= WHAT IS NEEDED =
Please write out exactly the lines of the data below from the line holding "BARO1 pin SCL: none -> D9" through the line holding "IR pin GND: 3V3 -> GND", and leave out the rest.

[Collection entries]

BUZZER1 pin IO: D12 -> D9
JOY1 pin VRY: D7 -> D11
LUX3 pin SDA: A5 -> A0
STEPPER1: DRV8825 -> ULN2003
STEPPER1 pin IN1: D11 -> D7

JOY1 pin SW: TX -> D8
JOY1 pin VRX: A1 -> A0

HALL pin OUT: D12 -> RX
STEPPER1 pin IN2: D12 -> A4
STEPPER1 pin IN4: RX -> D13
...
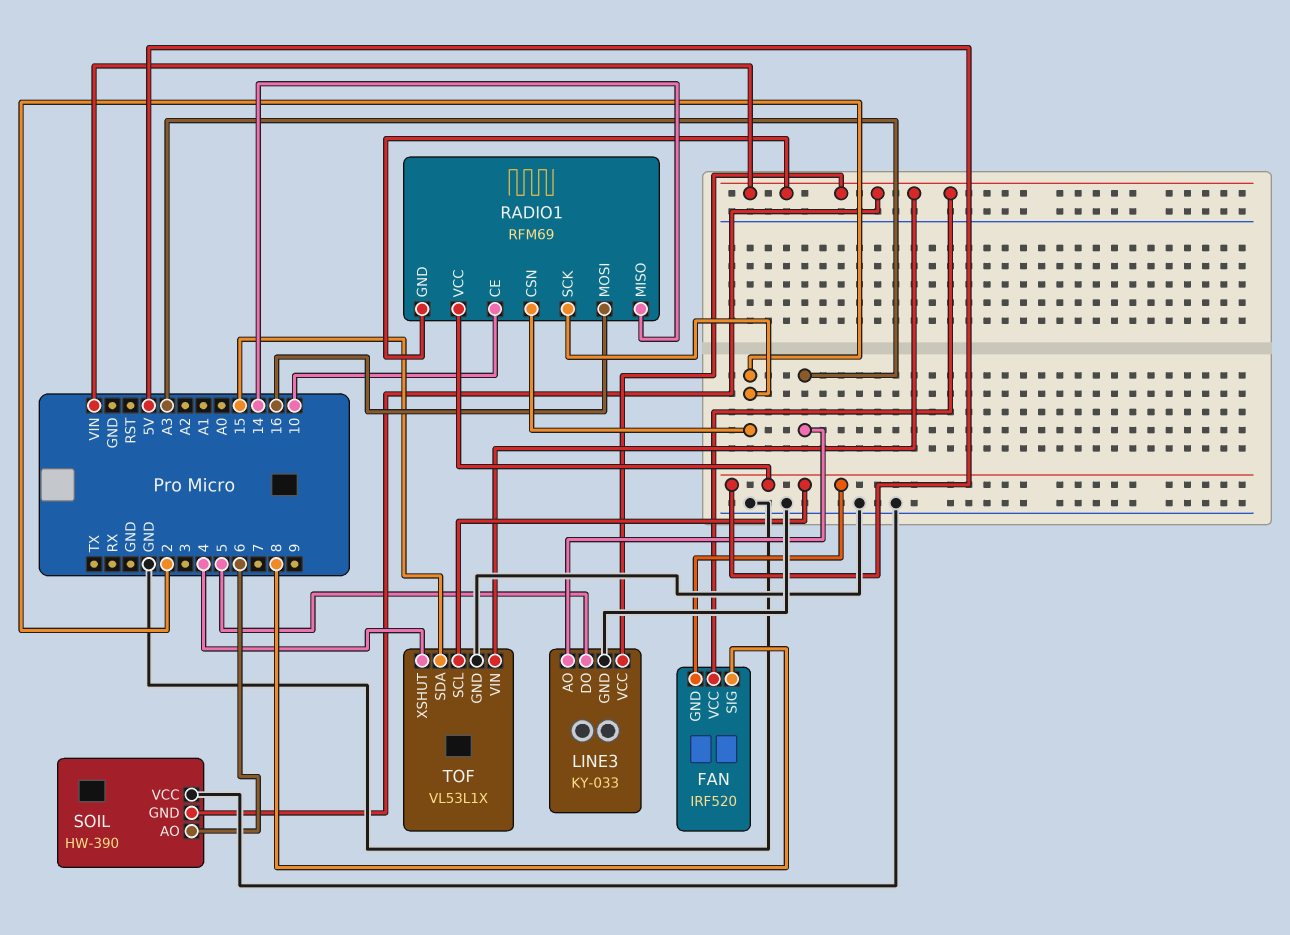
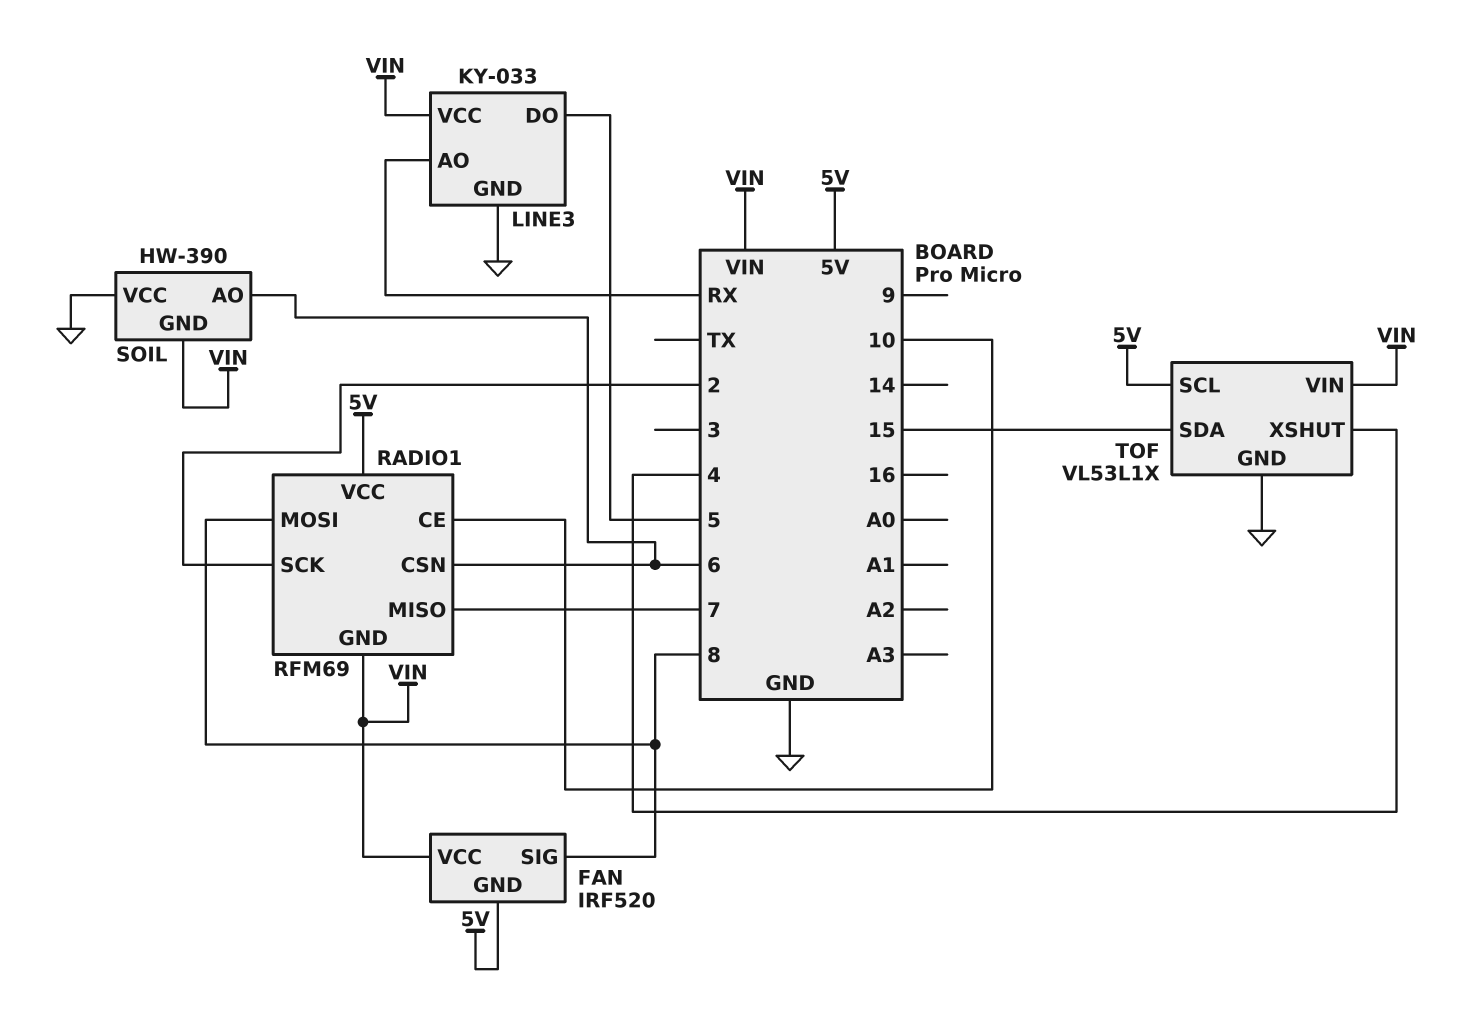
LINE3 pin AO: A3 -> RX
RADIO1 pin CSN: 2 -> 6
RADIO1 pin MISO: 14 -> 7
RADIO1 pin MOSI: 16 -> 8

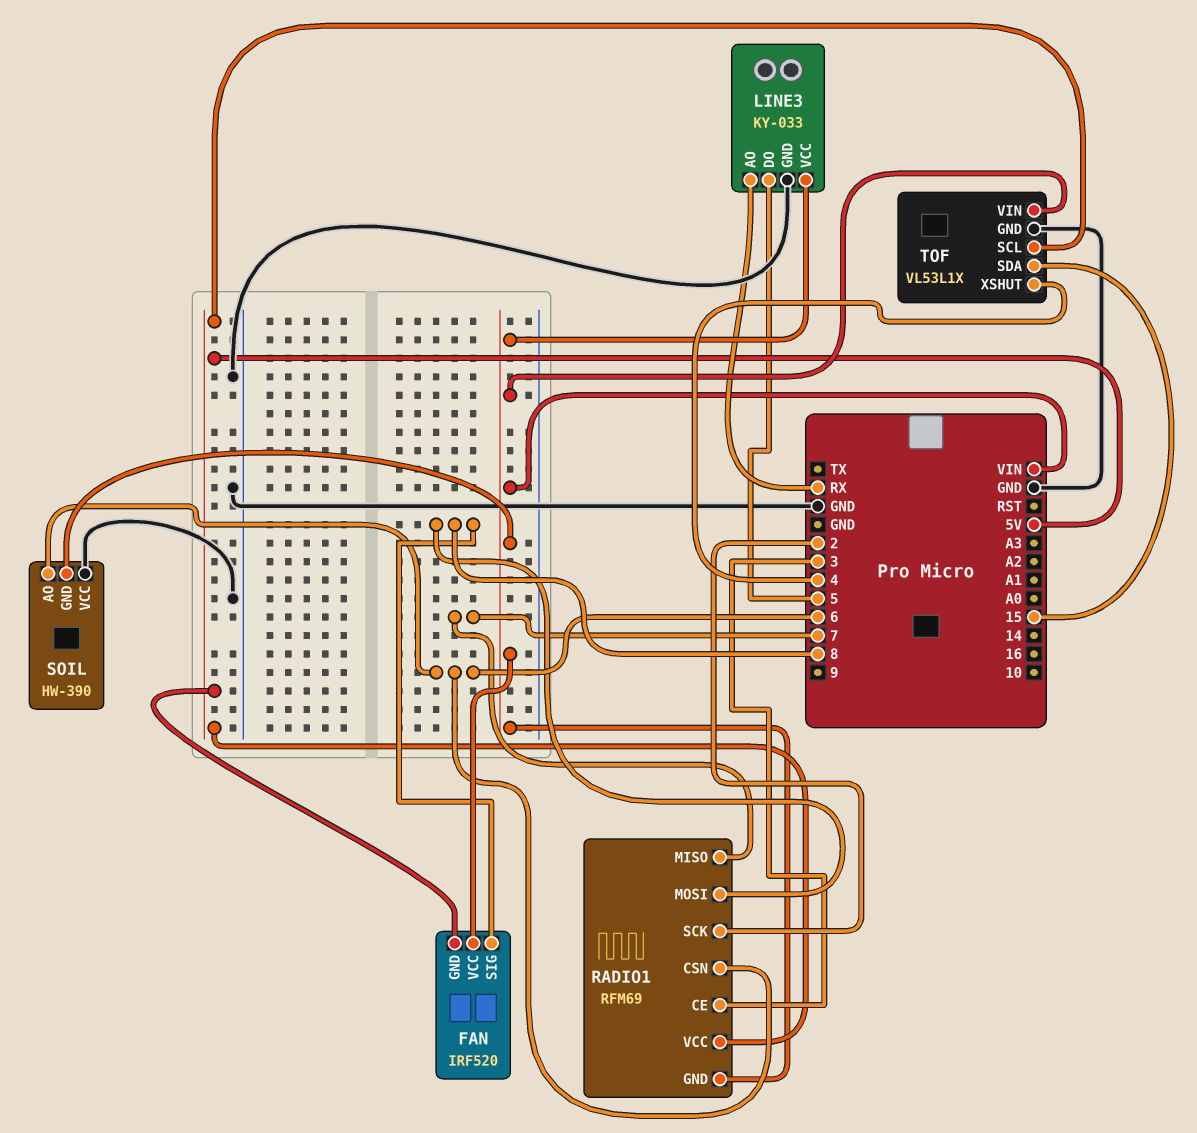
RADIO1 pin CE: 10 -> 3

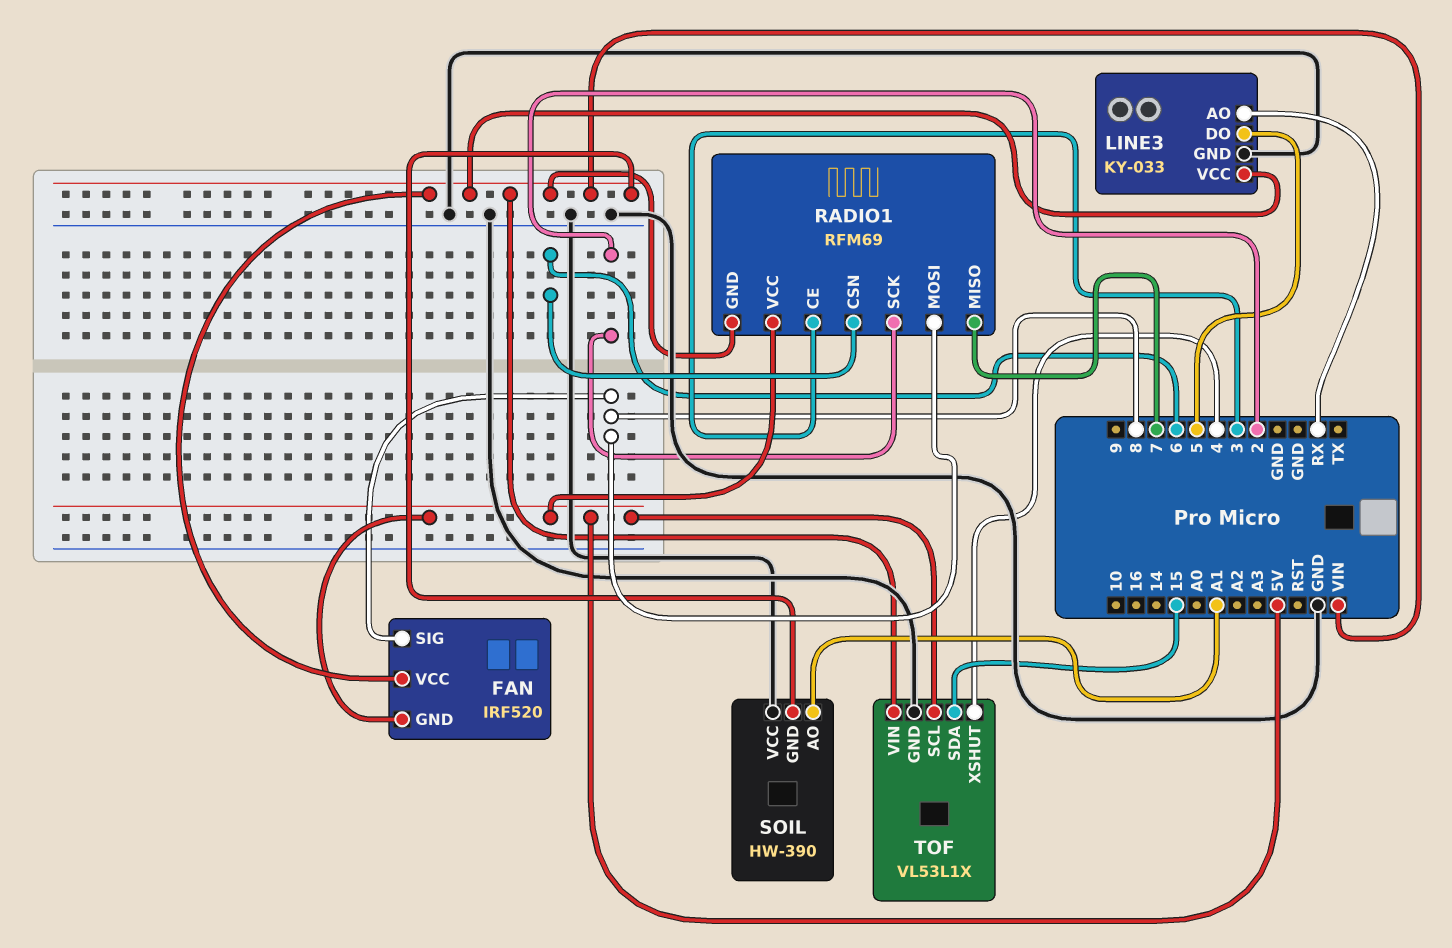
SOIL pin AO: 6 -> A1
--
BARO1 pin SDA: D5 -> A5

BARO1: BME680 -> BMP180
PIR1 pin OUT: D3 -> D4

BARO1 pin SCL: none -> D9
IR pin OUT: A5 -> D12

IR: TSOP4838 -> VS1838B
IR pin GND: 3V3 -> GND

= RESULT FOR THIS EXERCISE =
BARO1 pin SCL: none -> D9
IR pin OUT: A5 -> D12

IR: TSOP4838 -> VS1838B
IR pin GND: 3V3 -> GND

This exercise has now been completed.